> [EXERCISE]:
Please copy all of the data that follows exactly, leaving any pictures out.

#### SOURCE DATA

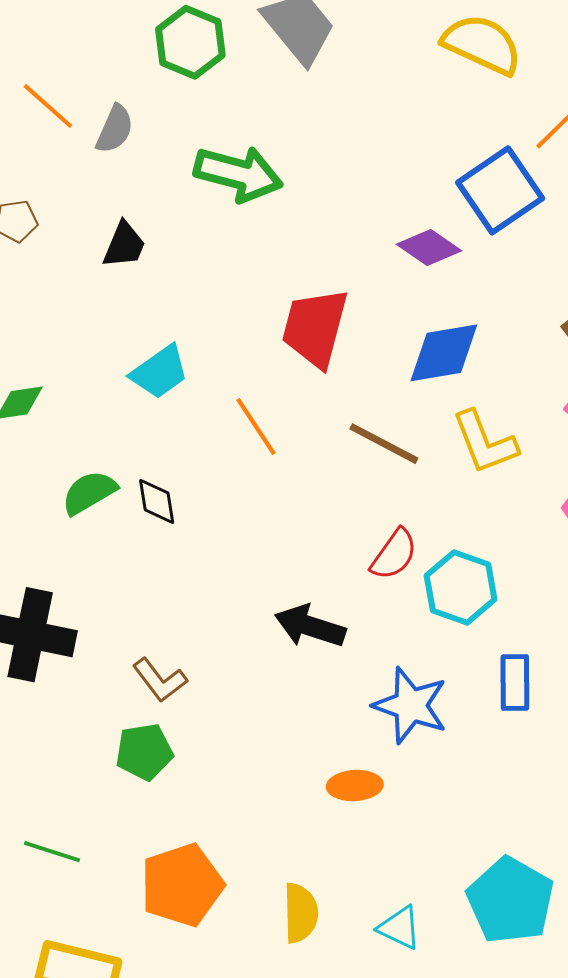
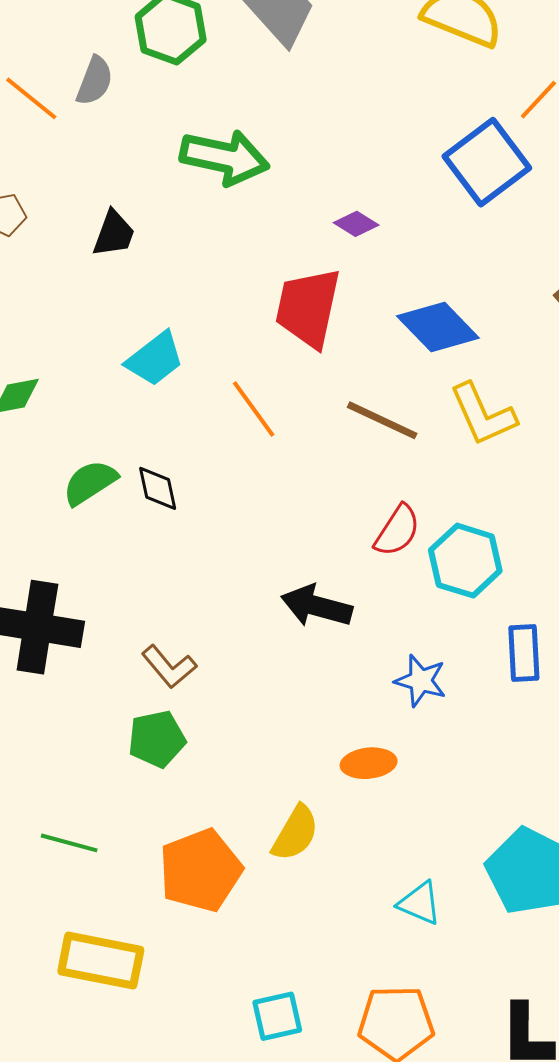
gray semicircle: (115, 129) -> (95, 81), moved
purple diamond: (429, 247) -> (356, 224), moved, size x0.7
blue diamond: (444, 353) -> (438, 327), turned 58
blue star: (411, 705) -> (421, 681), size x0.7
yellow semicircle: (301, 913) -> (295, 833), moved, turned 34

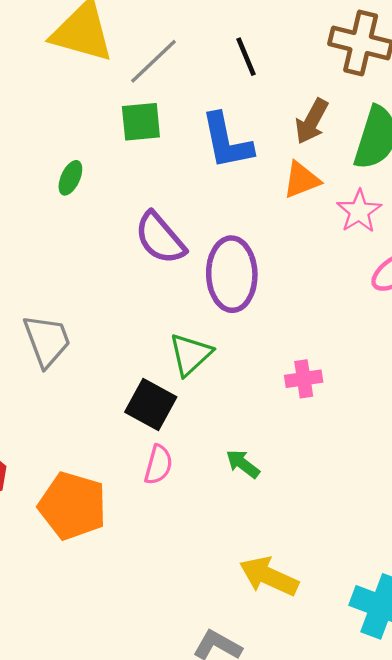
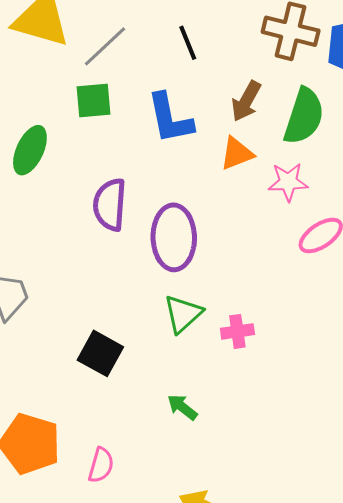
green ellipse: (70, 178) -> (30, 150), size x1.6
pink star: (359, 211) -> (288, 182), turned 30
purple semicircle: (160, 238) -> (110, 205), turned 44
green triangle: (190, 354) -> (183, 314), moved
pink semicircle: (158, 465) -> (101, 465), moved

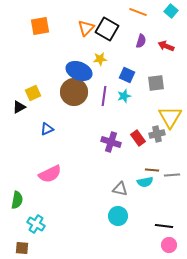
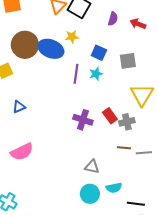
brown circle: (74, 92) -> (25, 45), moved
gray cross: (157, 134) -> (127, 122), moved
cyan semicircle: (145, 182) -> (114, 188), moved

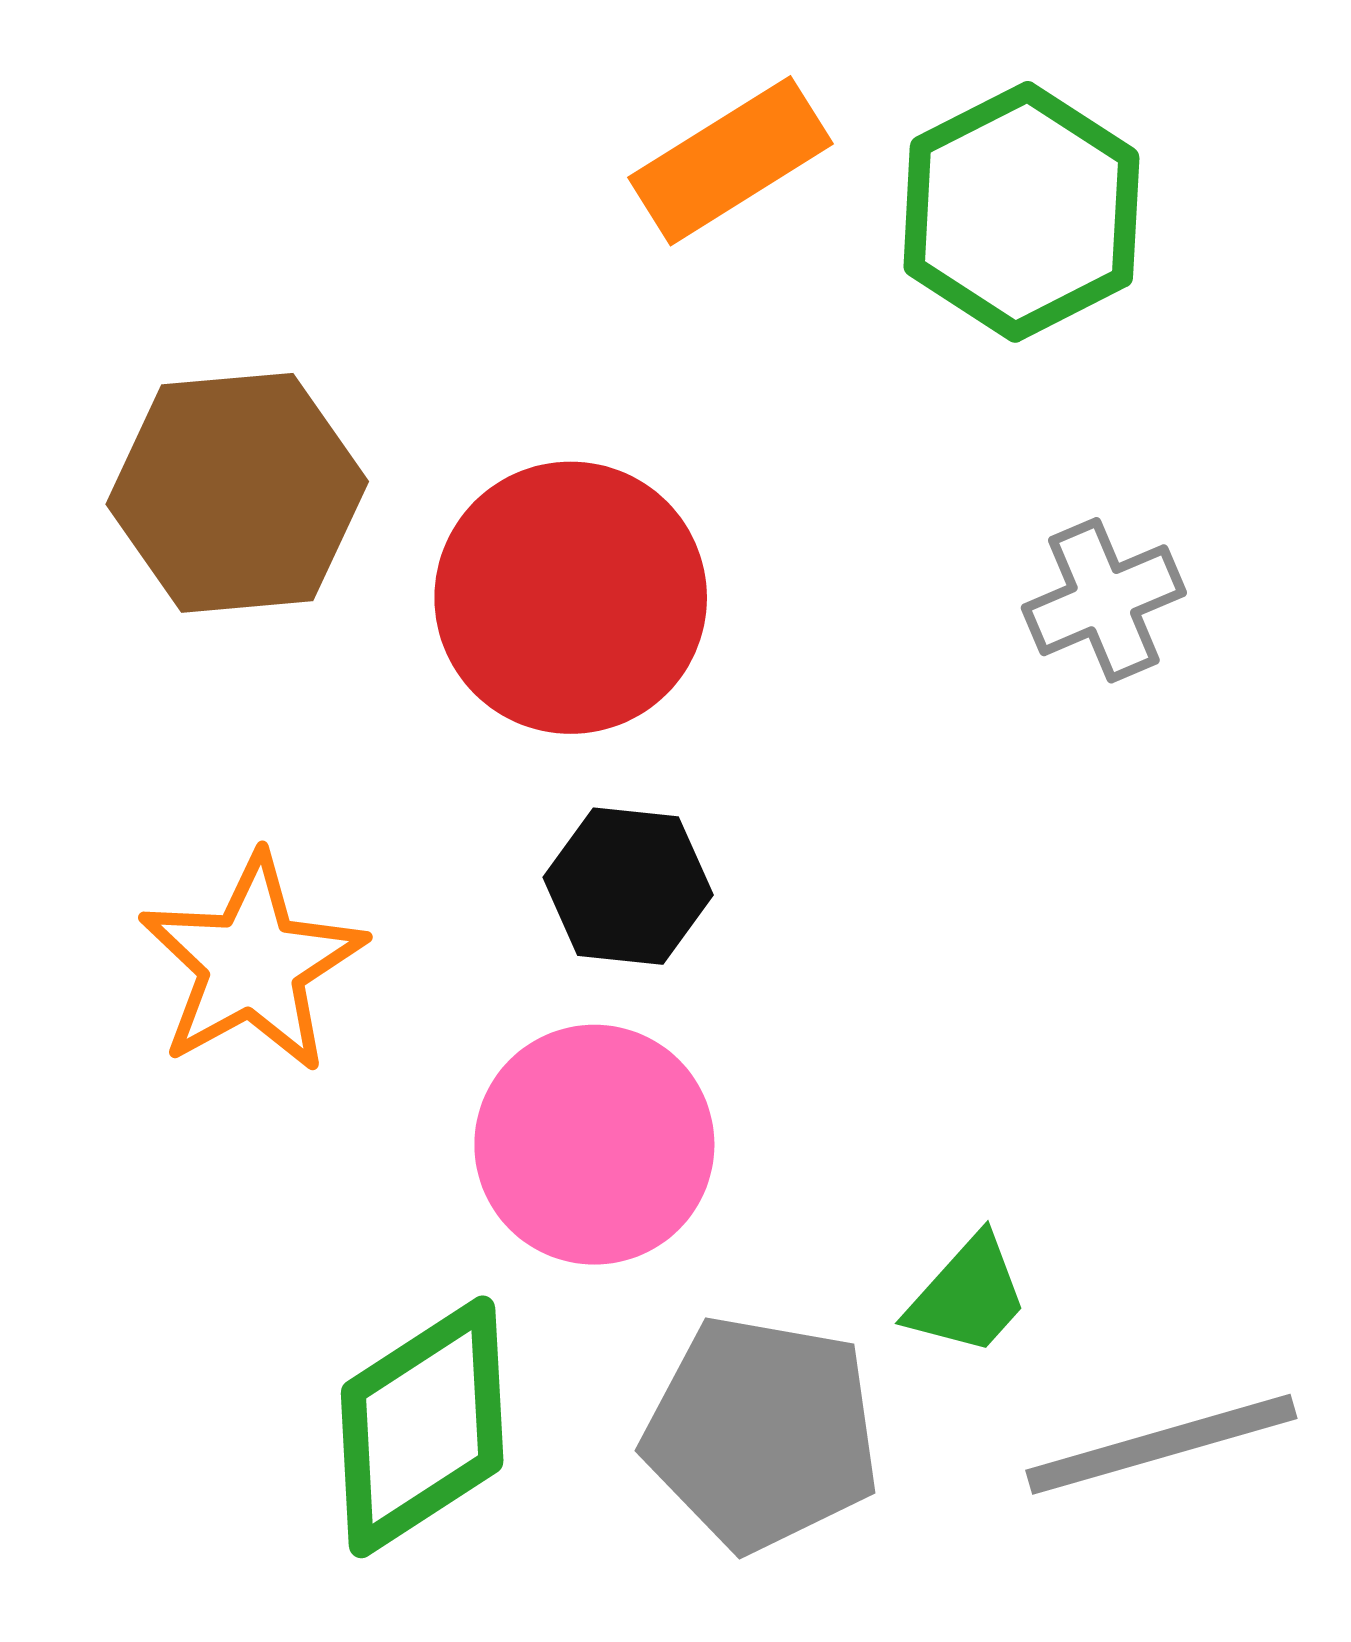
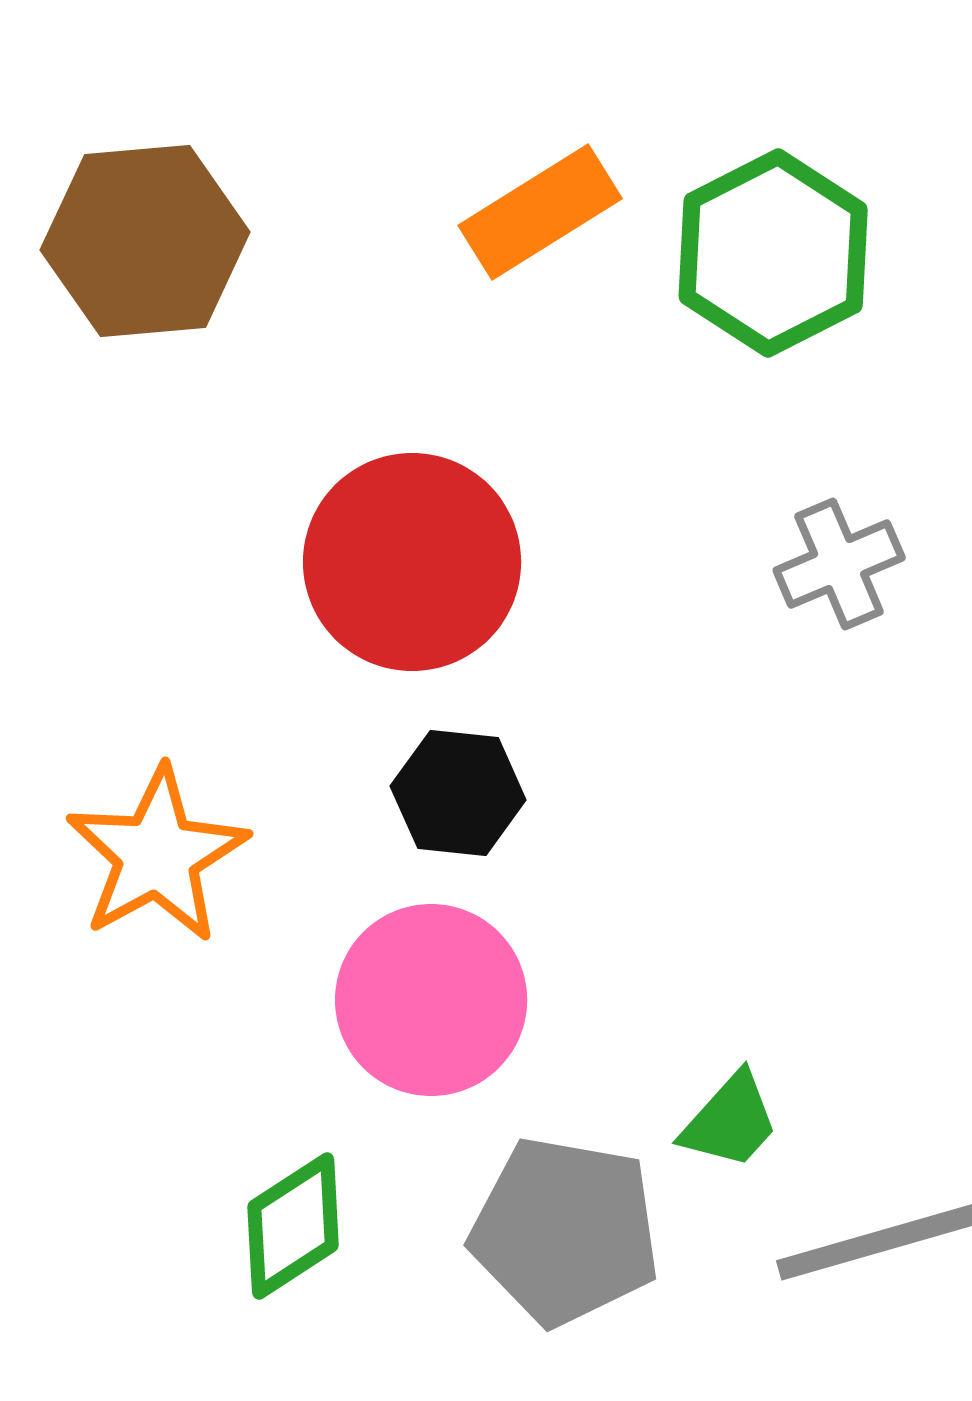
brown hexagon: (237, 493) -> (145, 241), moved
green diamond: (422, 1427) -> (293, 1226), size x0.7

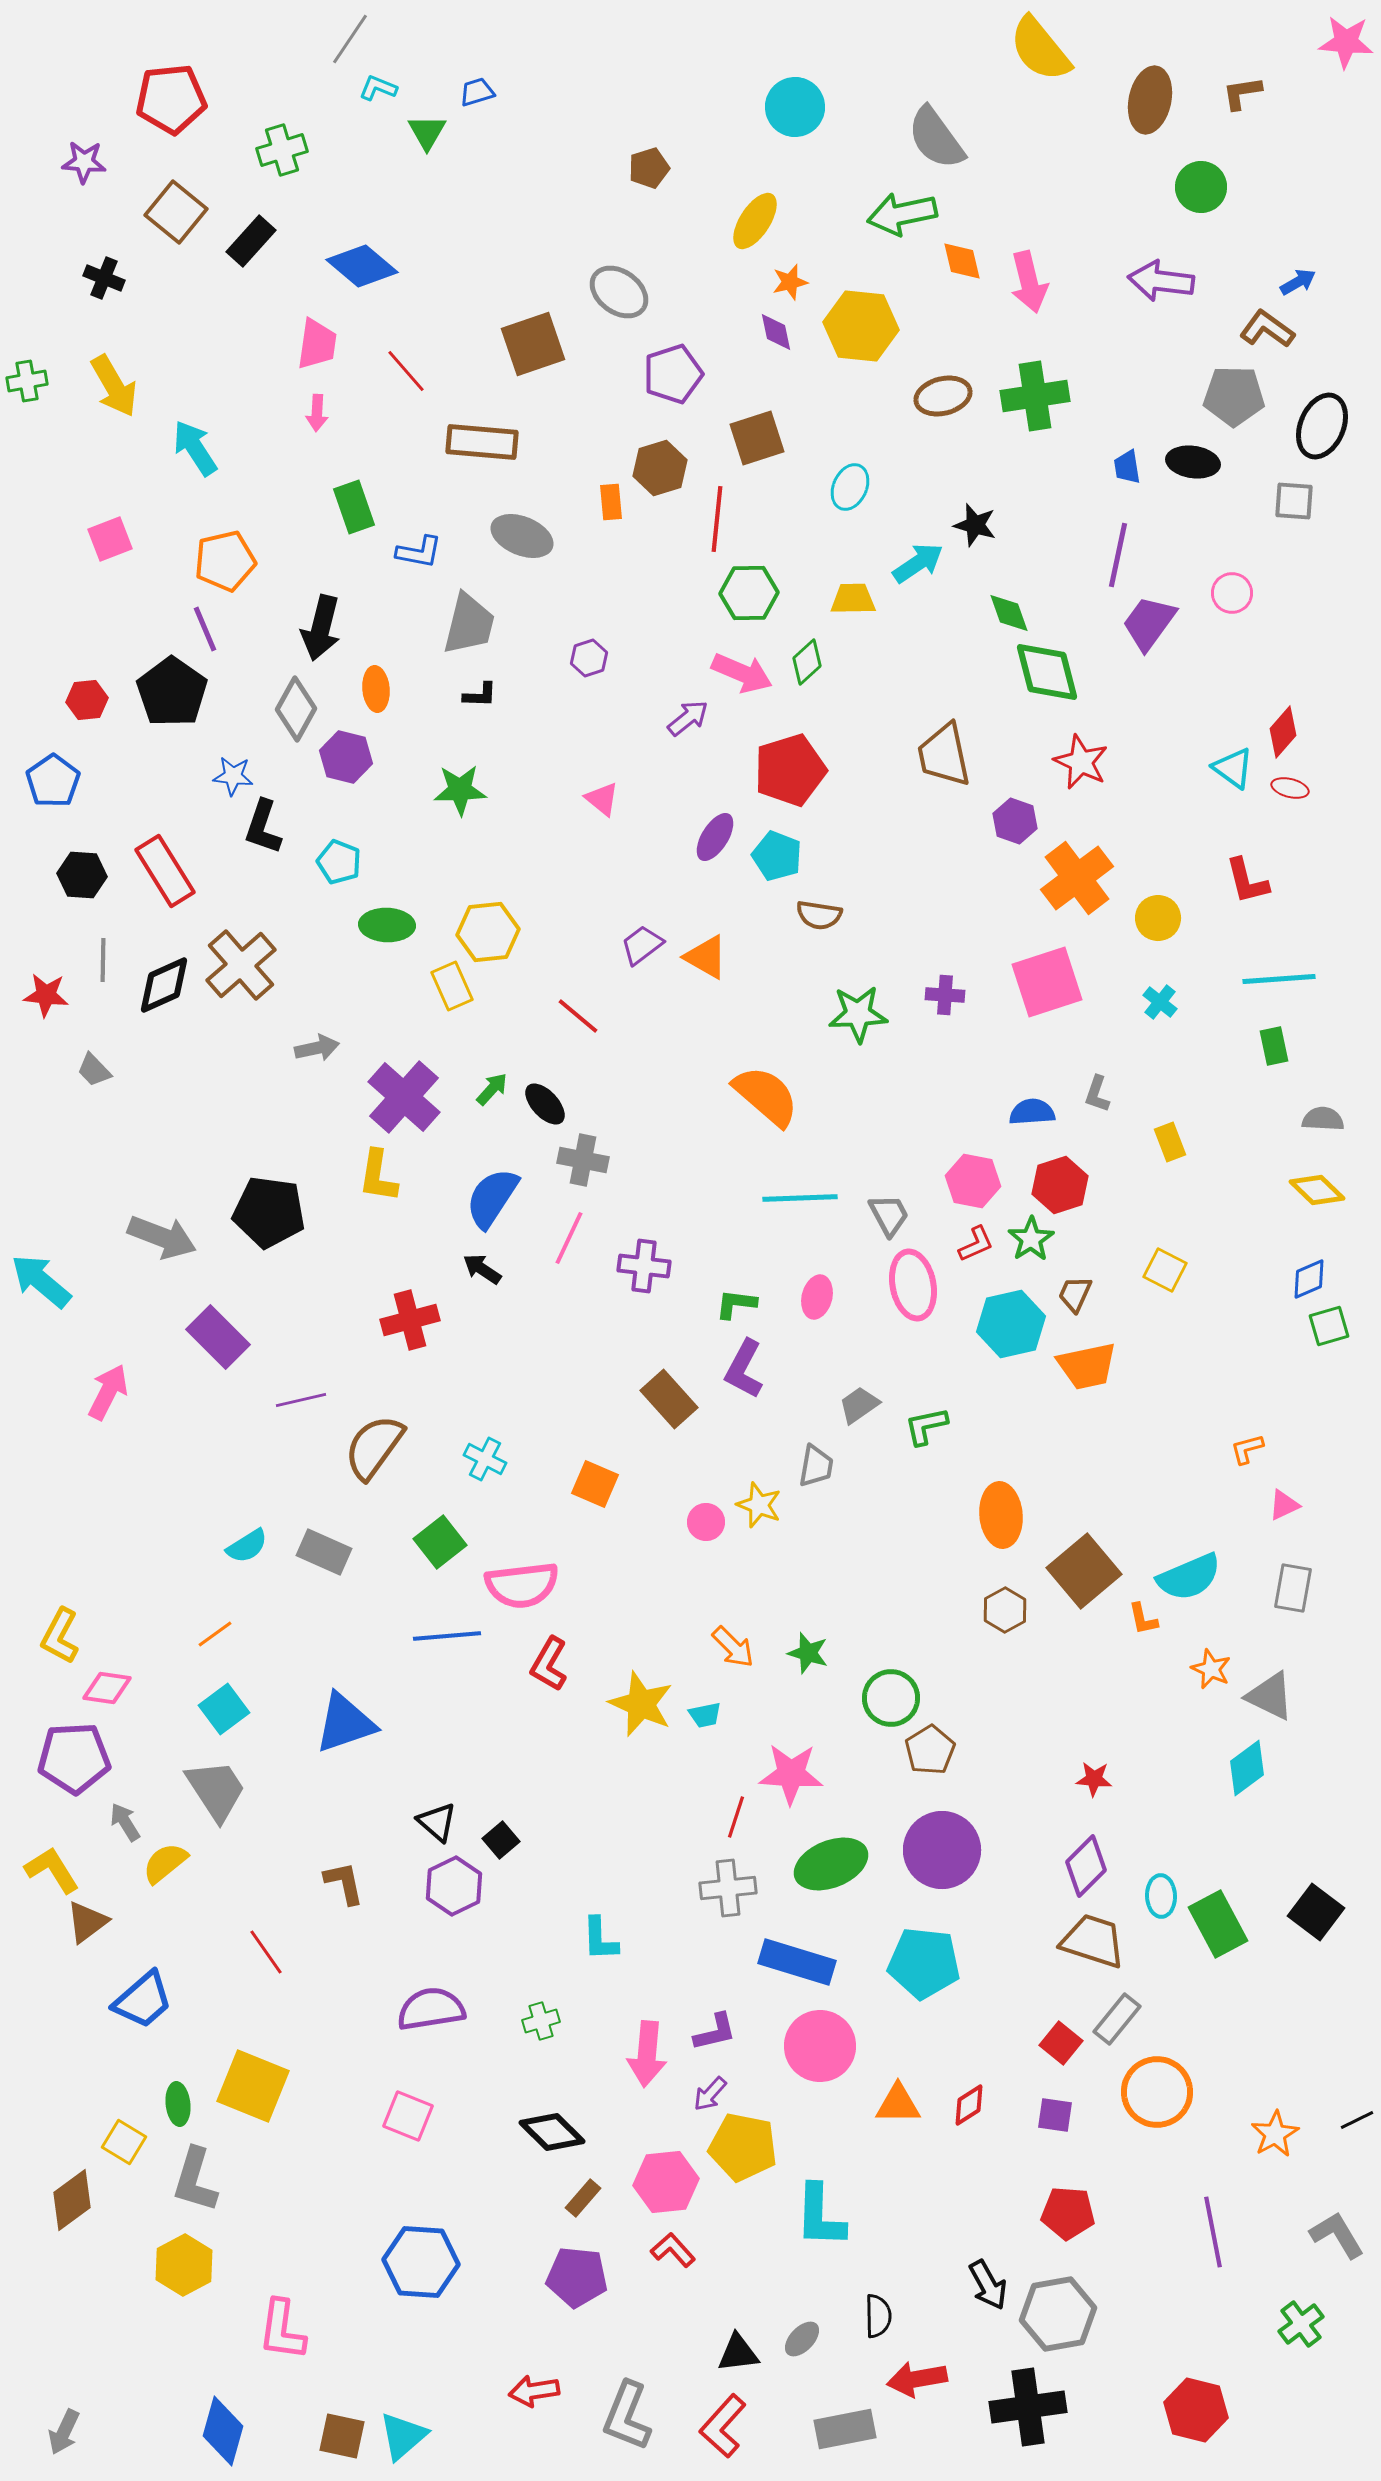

########

> [ANSWER AREA]:
gray semicircle: (115, 129) -> (95, 81), moved
purple diamond: (429, 247) -> (356, 224), moved, size x0.7
blue diamond: (444, 353) -> (438, 327), turned 58
blue star: (411, 705) -> (421, 681), size x0.7
yellow semicircle: (301, 913) -> (295, 833), moved, turned 34

green ellipse: (70, 178) -> (30, 150), size x1.6
pink star: (359, 211) -> (288, 182), turned 30
purple semicircle: (160, 238) -> (110, 205), turned 44
green triangle: (190, 354) -> (183, 314), moved
pink semicircle: (158, 465) -> (101, 465), moved

brown circle: (74, 92) -> (25, 45), moved
gray cross: (157, 134) -> (127, 122), moved
cyan semicircle: (145, 182) -> (114, 188), moved

brown hexagon: (237, 493) -> (145, 241), moved
green diamond: (422, 1427) -> (293, 1226), size x0.7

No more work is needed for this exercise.